| PROBLEM DESCRIPTION |
Retype every line of the data below word for word, leaving out the pictures.

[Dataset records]
_____

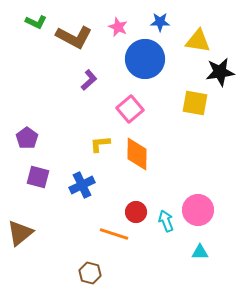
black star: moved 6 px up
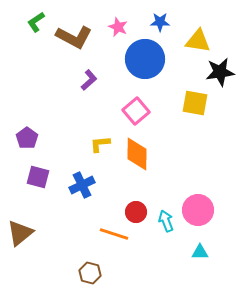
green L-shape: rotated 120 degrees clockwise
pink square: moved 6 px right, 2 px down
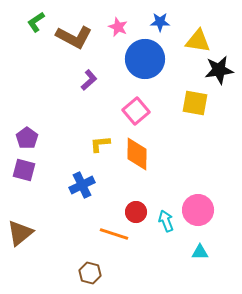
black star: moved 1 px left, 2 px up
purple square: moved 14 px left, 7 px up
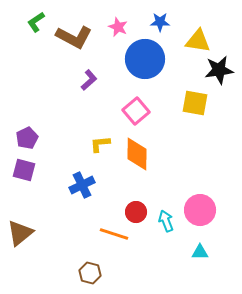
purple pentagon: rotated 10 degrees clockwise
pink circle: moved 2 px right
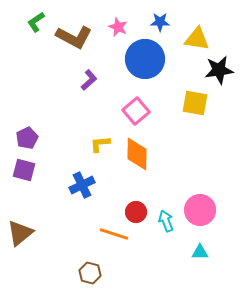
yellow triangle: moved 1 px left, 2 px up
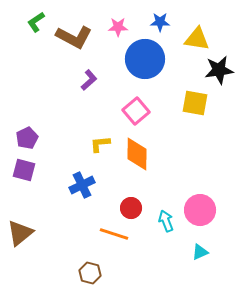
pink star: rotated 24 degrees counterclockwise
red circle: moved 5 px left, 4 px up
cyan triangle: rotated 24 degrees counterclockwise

_____

| TASK OUTPUT |
black star: moved 6 px up
green L-shape: rotated 120 degrees clockwise
pink square: moved 6 px right, 2 px down
black star: moved 1 px left, 2 px up
purple square: moved 14 px left, 7 px up
purple pentagon: rotated 10 degrees clockwise
pink circle: moved 2 px right
yellow triangle: moved 1 px left, 2 px up
pink star: rotated 24 degrees counterclockwise
red circle: moved 5 px left, 4 px up
cyan triangle: rotated 24 degrees counterclockwise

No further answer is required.